- What to work on
Locate the line that contains "red cutting board: 4 -> 2". Reproduce it and all following lines up to the end of the material, exactly and with nothing added.

- Supplied entries
* * *

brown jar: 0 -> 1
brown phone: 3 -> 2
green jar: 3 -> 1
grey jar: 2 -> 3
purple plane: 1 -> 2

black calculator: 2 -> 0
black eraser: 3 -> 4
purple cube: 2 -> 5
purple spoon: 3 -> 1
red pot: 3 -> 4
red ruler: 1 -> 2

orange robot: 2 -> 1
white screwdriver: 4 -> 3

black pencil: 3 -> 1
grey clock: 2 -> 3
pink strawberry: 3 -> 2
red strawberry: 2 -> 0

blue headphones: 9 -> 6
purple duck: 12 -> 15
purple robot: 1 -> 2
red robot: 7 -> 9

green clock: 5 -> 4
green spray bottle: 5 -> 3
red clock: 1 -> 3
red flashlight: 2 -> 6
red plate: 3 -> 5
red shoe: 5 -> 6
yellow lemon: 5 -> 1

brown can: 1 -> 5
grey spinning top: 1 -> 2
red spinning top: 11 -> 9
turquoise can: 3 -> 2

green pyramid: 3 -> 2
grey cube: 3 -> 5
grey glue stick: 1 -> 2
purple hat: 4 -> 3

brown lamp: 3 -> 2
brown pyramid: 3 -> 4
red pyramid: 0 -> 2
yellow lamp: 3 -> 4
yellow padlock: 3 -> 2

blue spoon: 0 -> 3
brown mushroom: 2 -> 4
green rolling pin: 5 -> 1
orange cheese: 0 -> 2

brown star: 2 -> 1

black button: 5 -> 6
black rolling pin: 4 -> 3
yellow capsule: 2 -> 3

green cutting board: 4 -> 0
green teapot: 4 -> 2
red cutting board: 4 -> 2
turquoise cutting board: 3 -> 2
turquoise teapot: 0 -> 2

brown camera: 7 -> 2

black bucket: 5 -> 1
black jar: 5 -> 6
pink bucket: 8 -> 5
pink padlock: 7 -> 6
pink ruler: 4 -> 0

* * *

- Answer to this task
red cutting board: 4 -> 2
turquoise cutting board: 3 -> 2
turquoise teapot: 0 -> 2

brown camera: 7 -> 2

black bucket: 5 -> 1
black jar: 5 -> 6
pink bucket: 8 -> 5
pink padlock: 7 -> 6
pink ruler: 4 -> 0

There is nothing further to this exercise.